Reproduce the records below in full and word for word, excluding pictures.
═════ Data for this exercise ═════
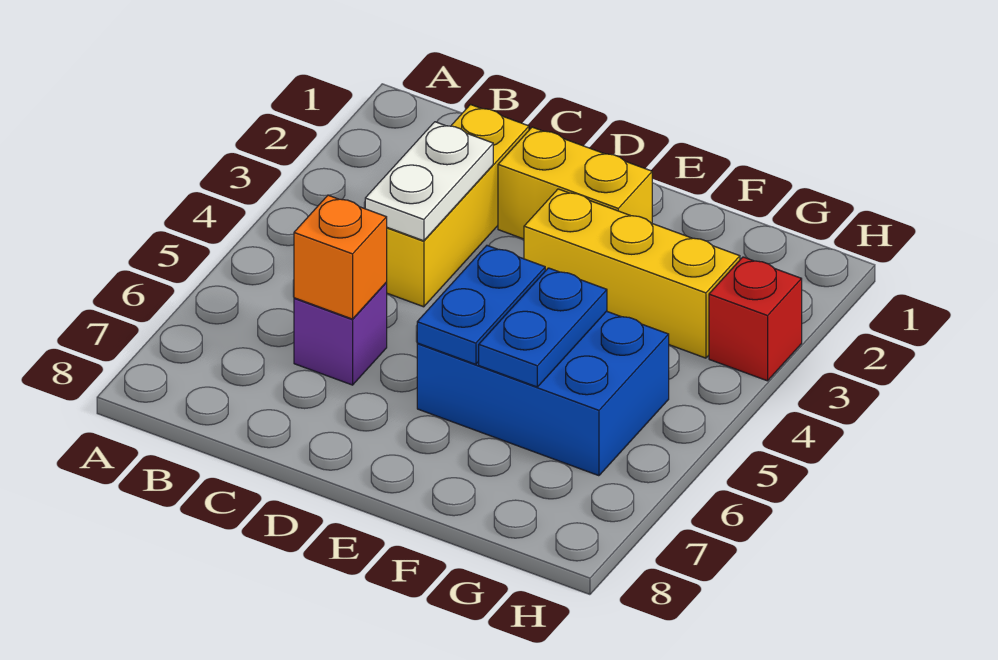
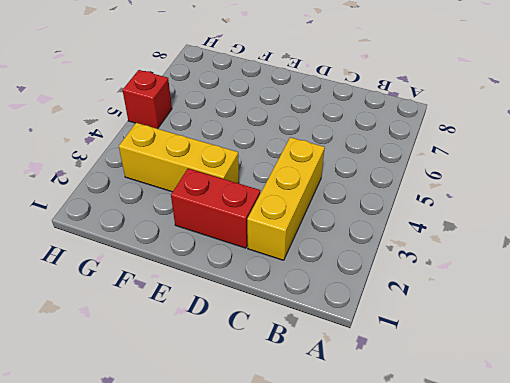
red brick D2:E2 level 1 -> yellow brick D2:E2 level 1
red brick H5 level 1 -> red brick H3 level 1
none -> purple brick C6 level 1
none -> blue brick E5:G6 level 1

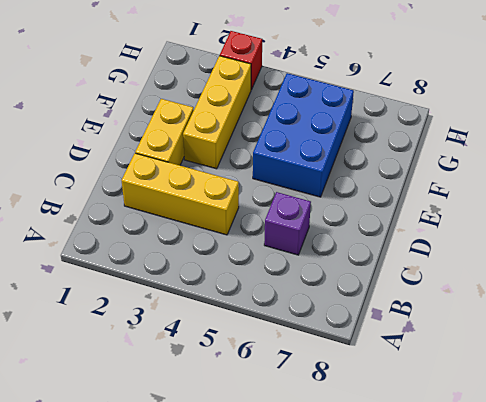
none -> white plate C3:C4 level 2
none -> orange brick C6 level 2

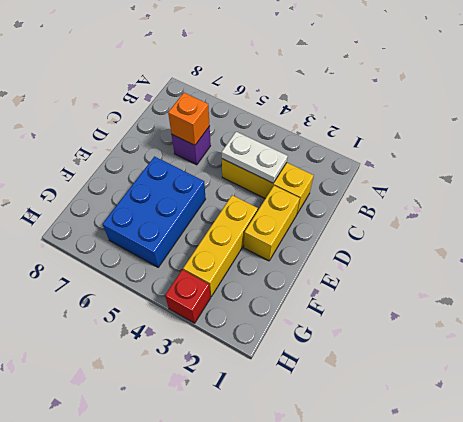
none -> blue plate E5:E6 level 2
none -> blue plate F5:F6 level 2

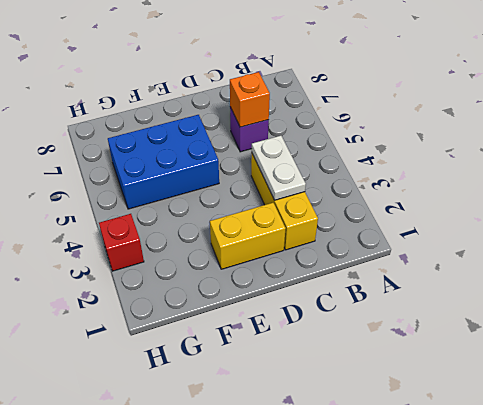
none -> yellow brick E3:G3 level 1
none -> blue plate E5:E6 level 2

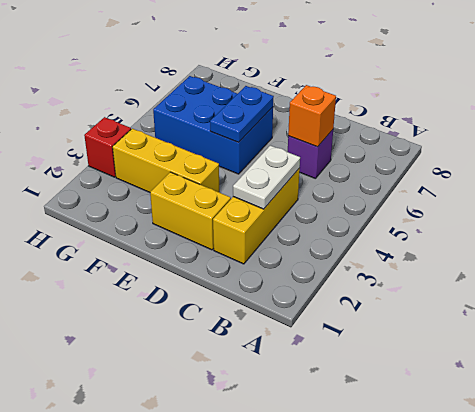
none -> blue plate F5:F6 level 2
═════
#### Task output
red brick D2:E2 level 1 -> yellow brick D2:E2 level 1
red brick H5 level 1 -> red brick H3 level 1
none -> purple brick C6 level 1
none -> blue brick E5:G6 level 1

none -> white plate C3:C4 level 2
none -> orange brick C6 level 2

none -> blue plate E5:E6 level 2
none -> blue plate F5:F6 level 2

none -> yellow brick E3:G3 level 1
none -> blue plate E5:E6 level 2

none -> blue plate F5:F6 level 2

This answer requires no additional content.